(Dataset records)
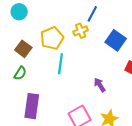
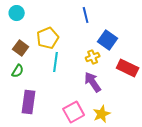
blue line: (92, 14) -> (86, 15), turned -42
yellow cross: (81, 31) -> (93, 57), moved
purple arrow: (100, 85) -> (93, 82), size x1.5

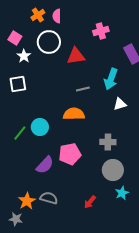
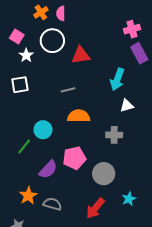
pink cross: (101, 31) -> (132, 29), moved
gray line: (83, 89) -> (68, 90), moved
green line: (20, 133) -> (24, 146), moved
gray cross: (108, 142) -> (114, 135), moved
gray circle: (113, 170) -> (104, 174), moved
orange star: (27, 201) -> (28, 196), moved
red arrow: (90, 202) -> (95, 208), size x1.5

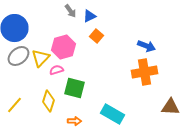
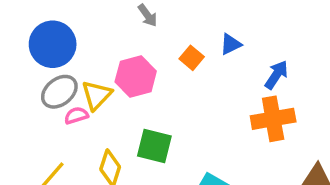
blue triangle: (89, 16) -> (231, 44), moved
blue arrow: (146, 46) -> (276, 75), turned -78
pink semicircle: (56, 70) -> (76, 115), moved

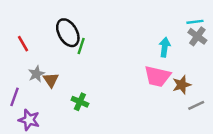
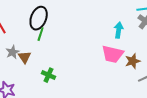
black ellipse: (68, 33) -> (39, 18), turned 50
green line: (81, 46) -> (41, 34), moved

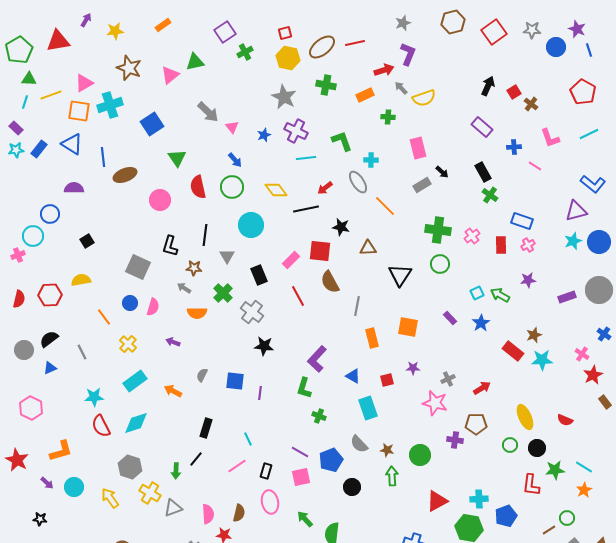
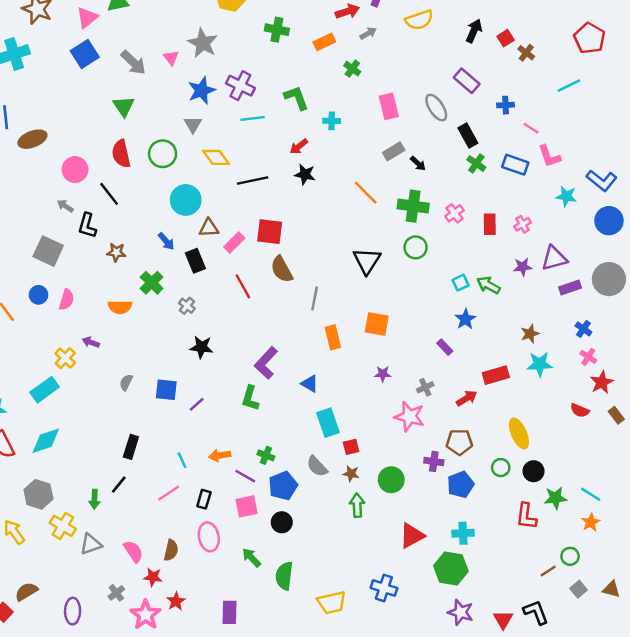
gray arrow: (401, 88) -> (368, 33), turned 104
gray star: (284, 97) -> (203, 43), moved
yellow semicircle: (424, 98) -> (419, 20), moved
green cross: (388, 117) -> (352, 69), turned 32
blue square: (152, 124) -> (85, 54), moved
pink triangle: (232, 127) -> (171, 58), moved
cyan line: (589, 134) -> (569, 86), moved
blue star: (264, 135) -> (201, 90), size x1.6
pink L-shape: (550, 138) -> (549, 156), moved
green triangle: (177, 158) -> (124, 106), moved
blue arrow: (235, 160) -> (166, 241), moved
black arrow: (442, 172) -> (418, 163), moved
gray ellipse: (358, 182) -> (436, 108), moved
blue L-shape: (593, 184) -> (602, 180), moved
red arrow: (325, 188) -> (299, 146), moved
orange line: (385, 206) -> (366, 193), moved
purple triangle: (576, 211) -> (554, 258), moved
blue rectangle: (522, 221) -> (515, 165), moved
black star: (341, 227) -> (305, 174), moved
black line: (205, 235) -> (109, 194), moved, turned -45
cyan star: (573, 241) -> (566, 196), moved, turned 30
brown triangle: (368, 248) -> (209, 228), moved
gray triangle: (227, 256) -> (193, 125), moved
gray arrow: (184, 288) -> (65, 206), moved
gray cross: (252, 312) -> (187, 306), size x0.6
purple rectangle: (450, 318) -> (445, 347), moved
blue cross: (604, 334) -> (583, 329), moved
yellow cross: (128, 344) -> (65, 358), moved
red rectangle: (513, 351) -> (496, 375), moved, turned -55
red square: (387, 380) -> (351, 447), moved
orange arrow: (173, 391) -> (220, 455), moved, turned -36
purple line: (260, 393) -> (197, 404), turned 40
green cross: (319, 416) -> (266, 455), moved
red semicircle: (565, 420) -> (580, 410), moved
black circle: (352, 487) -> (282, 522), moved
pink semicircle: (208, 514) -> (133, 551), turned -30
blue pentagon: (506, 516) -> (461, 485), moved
(End Dataset records)
(Dataset records)
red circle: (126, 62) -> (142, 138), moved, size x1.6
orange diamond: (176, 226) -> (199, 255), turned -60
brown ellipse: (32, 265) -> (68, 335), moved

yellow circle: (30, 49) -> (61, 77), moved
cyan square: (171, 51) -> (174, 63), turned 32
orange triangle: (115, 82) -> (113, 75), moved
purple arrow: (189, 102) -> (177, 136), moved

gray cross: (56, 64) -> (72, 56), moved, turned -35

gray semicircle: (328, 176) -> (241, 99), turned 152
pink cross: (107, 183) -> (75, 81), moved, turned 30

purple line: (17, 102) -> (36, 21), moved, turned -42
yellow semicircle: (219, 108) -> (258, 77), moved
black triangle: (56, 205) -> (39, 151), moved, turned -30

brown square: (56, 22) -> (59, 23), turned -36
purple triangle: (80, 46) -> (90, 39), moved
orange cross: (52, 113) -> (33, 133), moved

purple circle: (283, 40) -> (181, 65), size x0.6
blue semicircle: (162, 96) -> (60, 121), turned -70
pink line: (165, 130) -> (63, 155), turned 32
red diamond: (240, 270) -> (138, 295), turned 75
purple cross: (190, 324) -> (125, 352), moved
(End Dataset records)
Task instructions:
Output exactly the lines of the material above from the one containing "orange diamond: (176, 226)" up to and including the one containing "orange triangle: (115, 82)".

Solution to the problem:
orange diamond: (176, 226) -> (199, 255), turned -60
brown ellipse: (32, 265) -> (68, 335), moved

yellow circle: (30, 49) -> (61, 77), moved
cyan square: (171, 51) -> (174, 63), turned 32
orange triangle: (115, 82) -> (113, 75), moved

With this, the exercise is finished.